» **LISTED RECORDS**
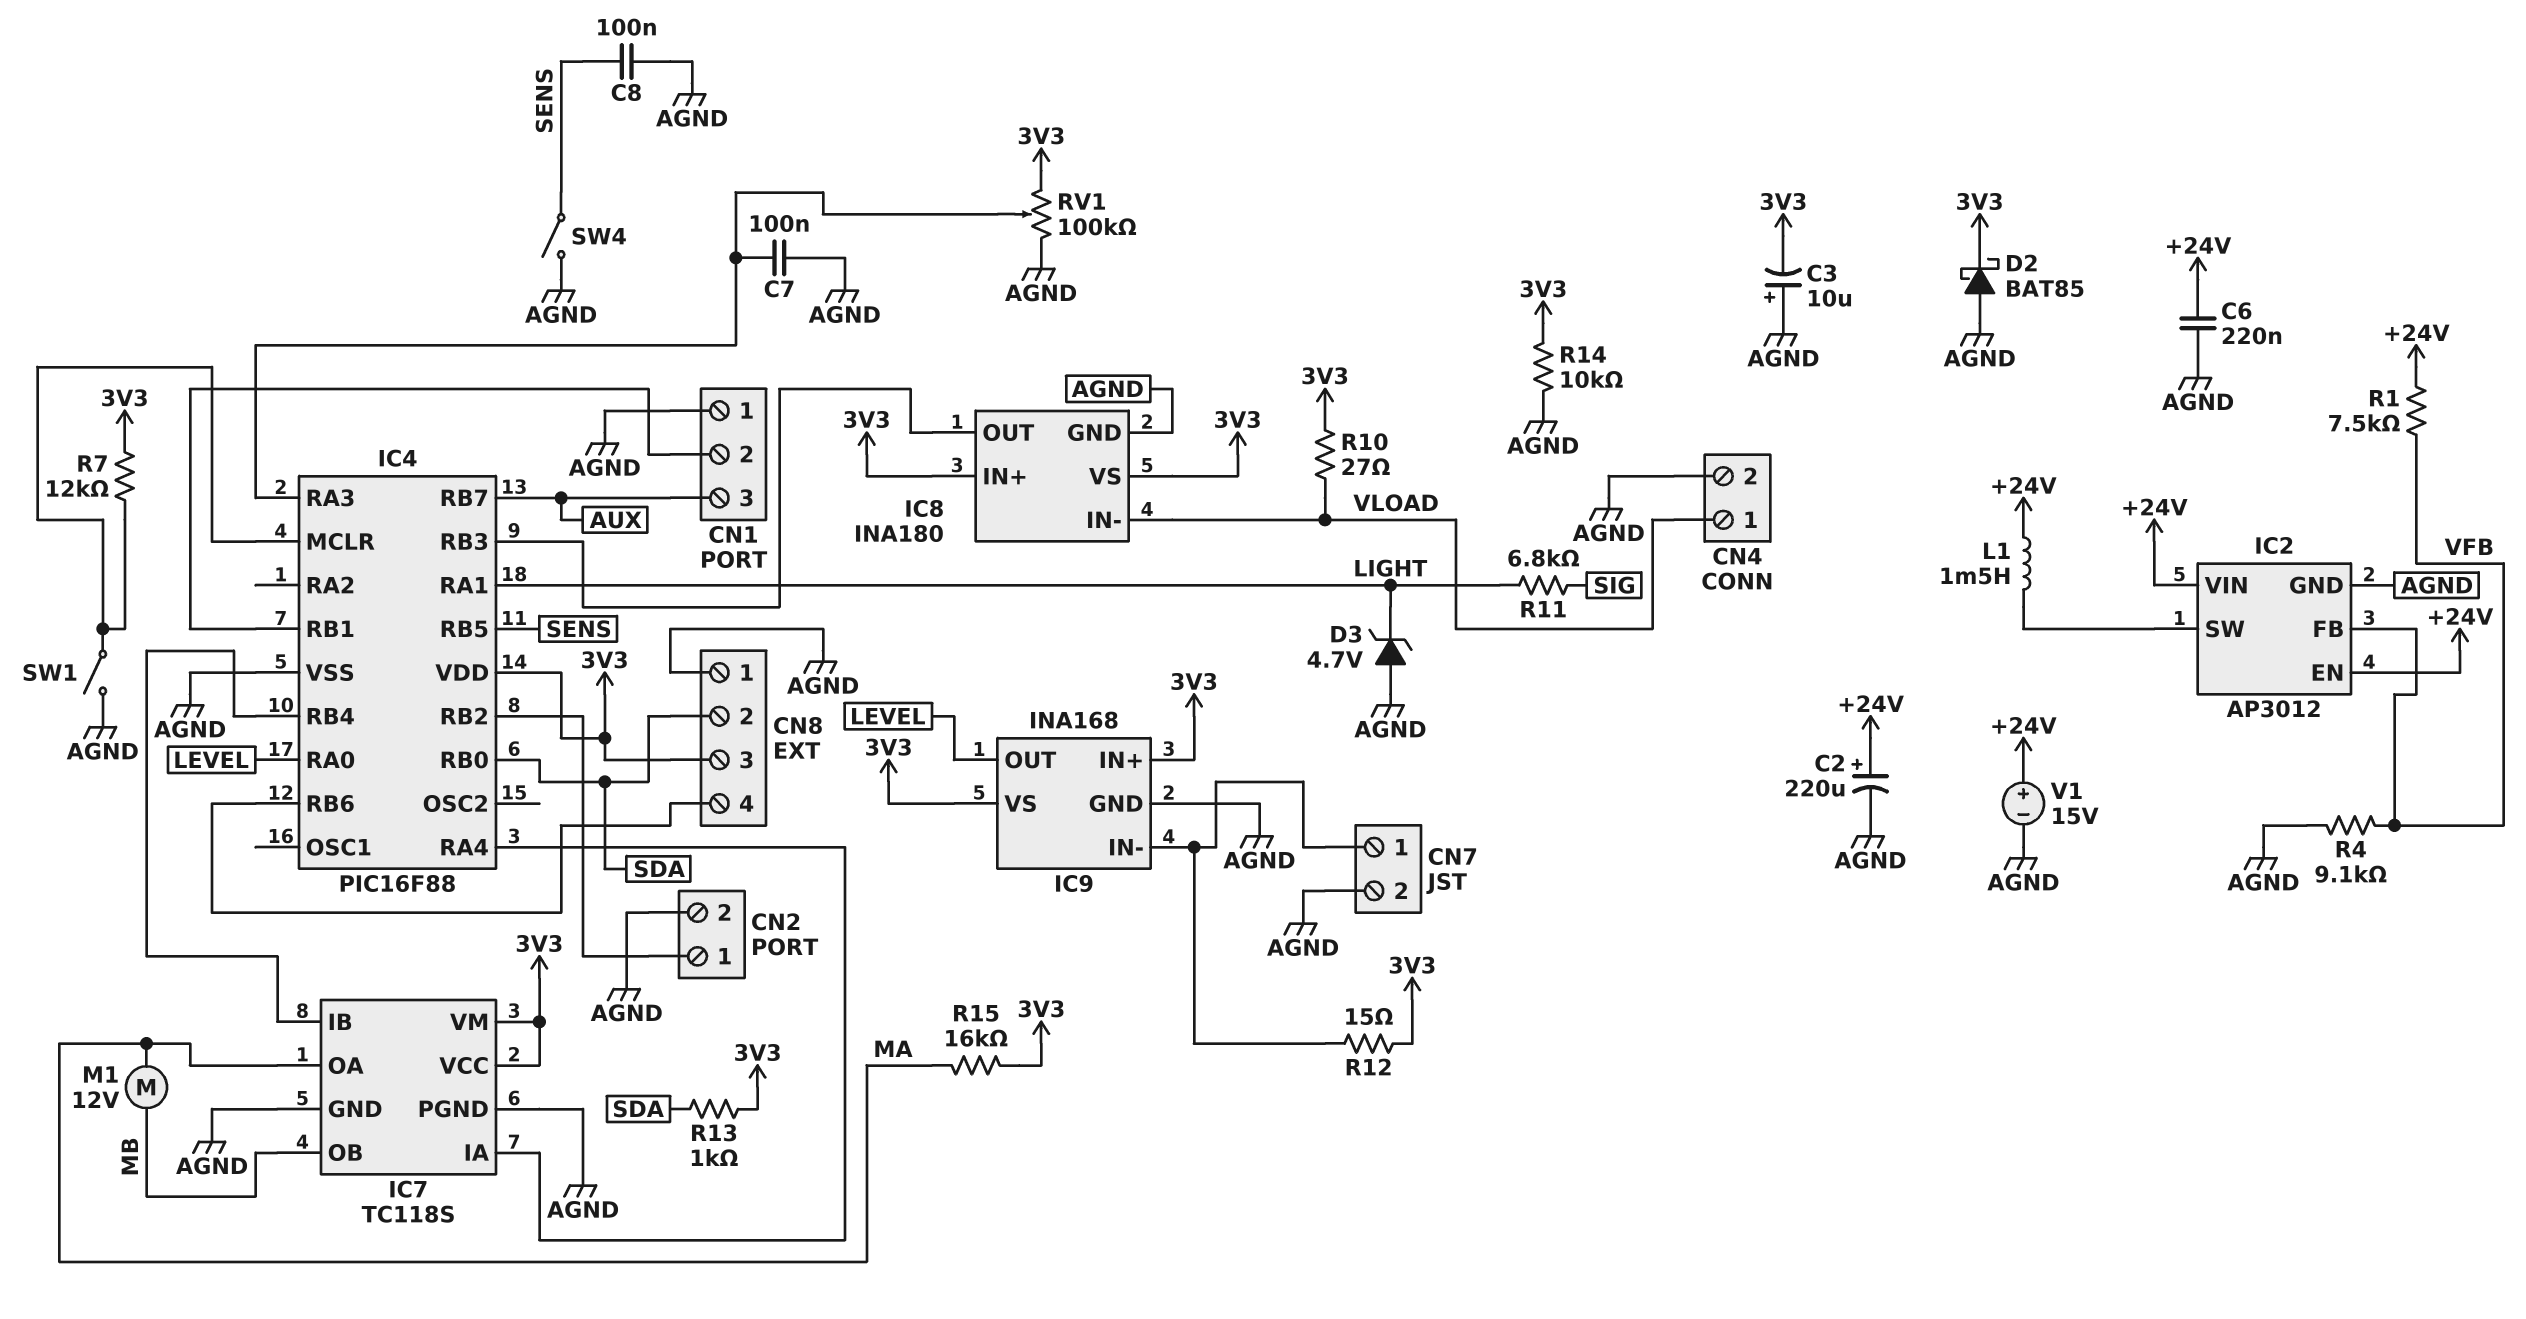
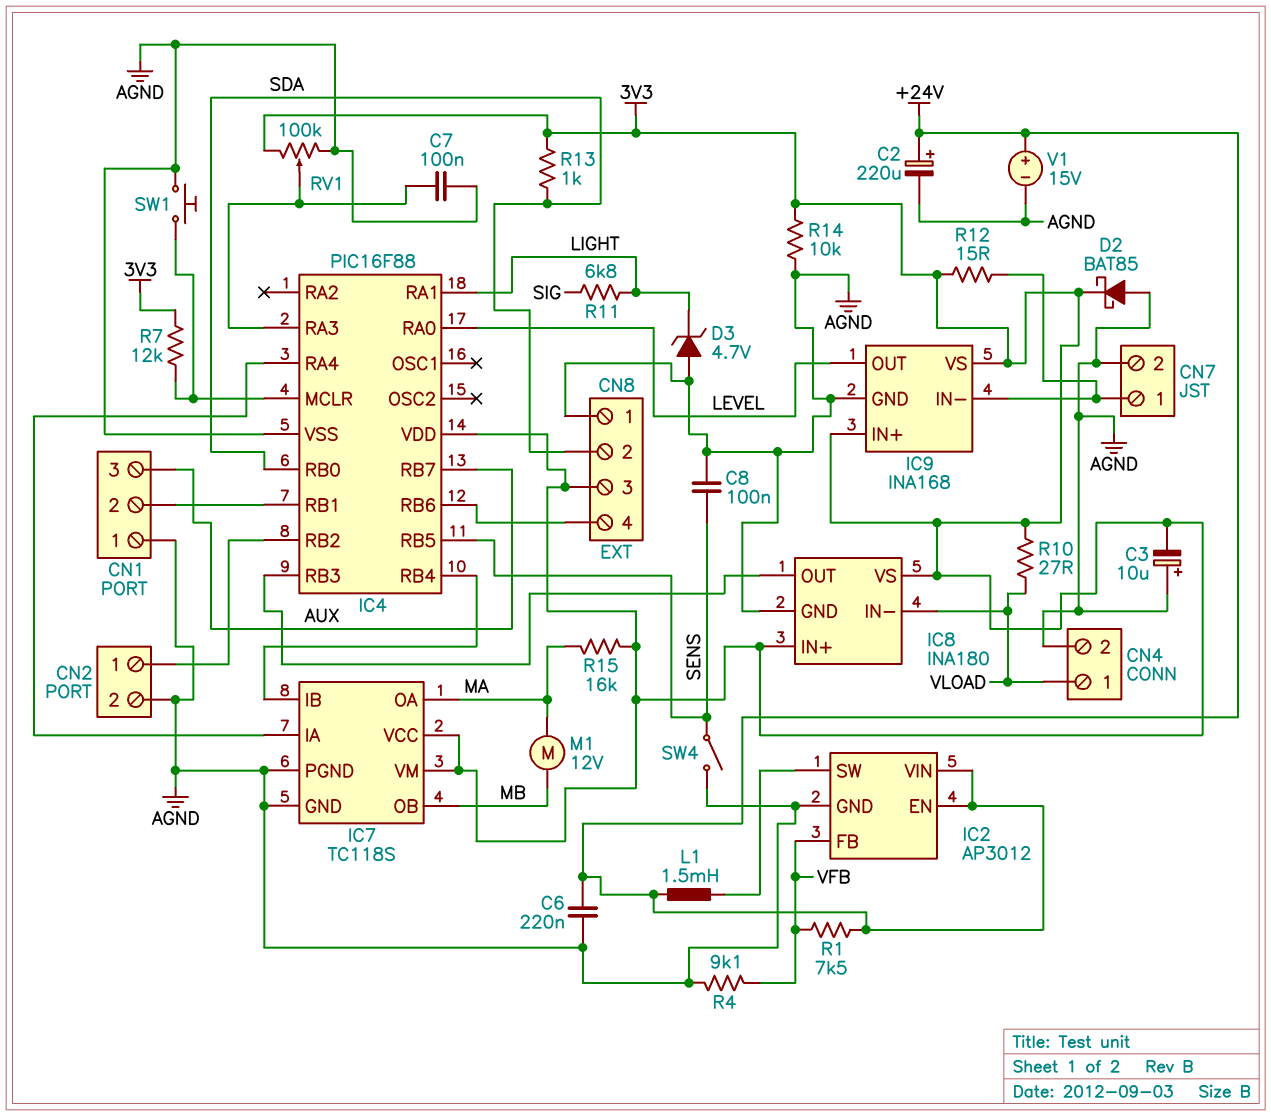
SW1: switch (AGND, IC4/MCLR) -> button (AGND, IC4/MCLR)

==

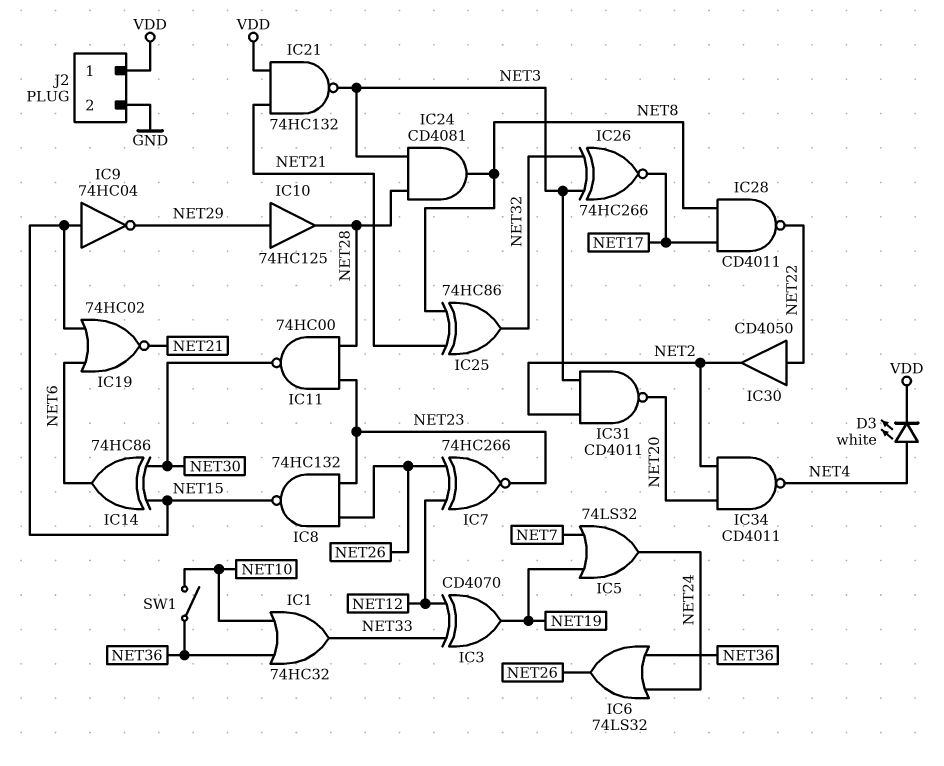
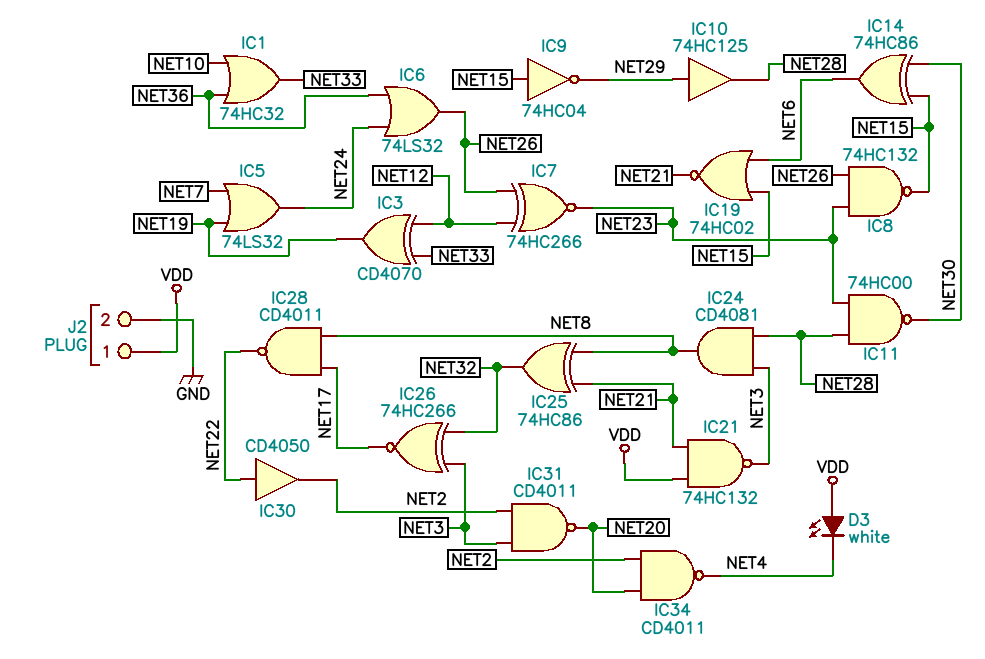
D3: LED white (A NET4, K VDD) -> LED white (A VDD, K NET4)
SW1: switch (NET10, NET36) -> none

--

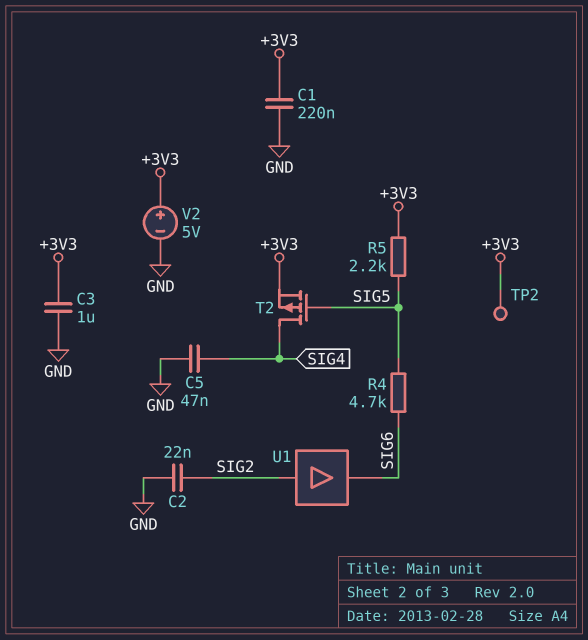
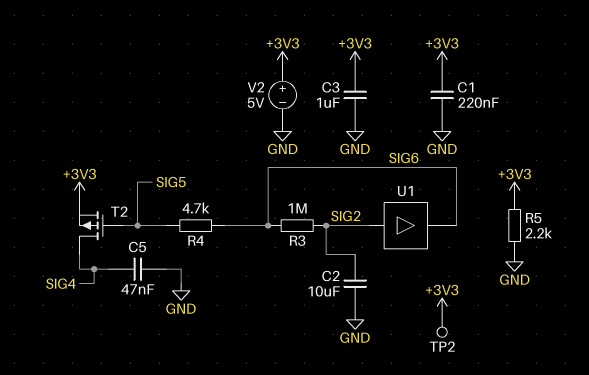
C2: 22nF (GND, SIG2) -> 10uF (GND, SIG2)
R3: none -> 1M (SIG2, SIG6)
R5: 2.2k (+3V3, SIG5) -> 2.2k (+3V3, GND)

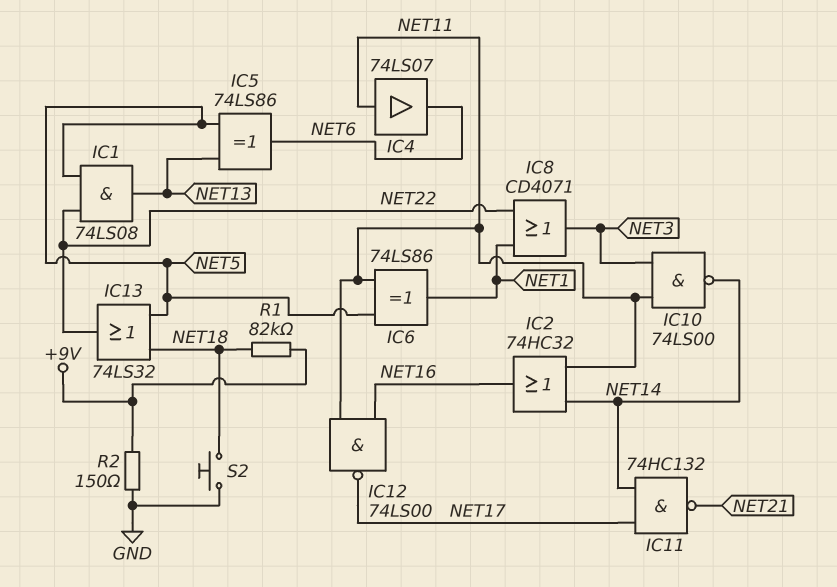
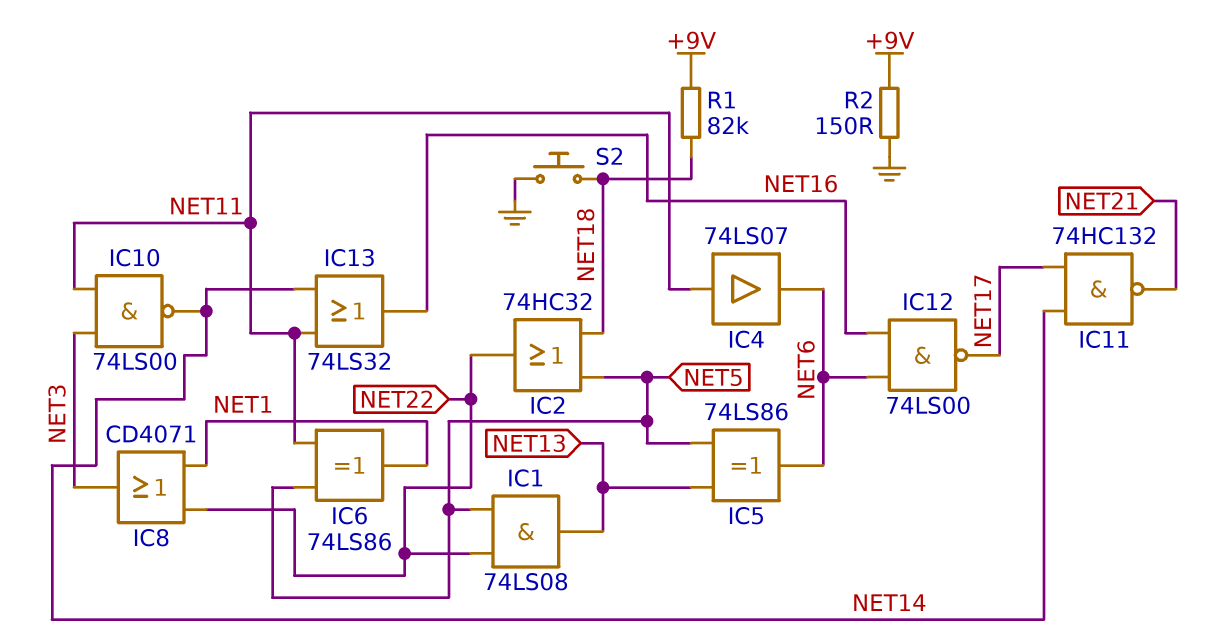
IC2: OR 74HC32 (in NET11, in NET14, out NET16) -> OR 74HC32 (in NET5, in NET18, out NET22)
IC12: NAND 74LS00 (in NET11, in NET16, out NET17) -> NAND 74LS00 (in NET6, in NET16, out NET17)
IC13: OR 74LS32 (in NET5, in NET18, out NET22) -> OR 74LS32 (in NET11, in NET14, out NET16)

» **EXERCISE AIM**
Scan the entries above and return each line that holds "switch".

» **ANSWER TO THIS TASK**
SW1: switch (AGND, IC4/MCLR) -> button (AGND, IC4/MCLR)
SW1: switch (NET10, NET36) -> none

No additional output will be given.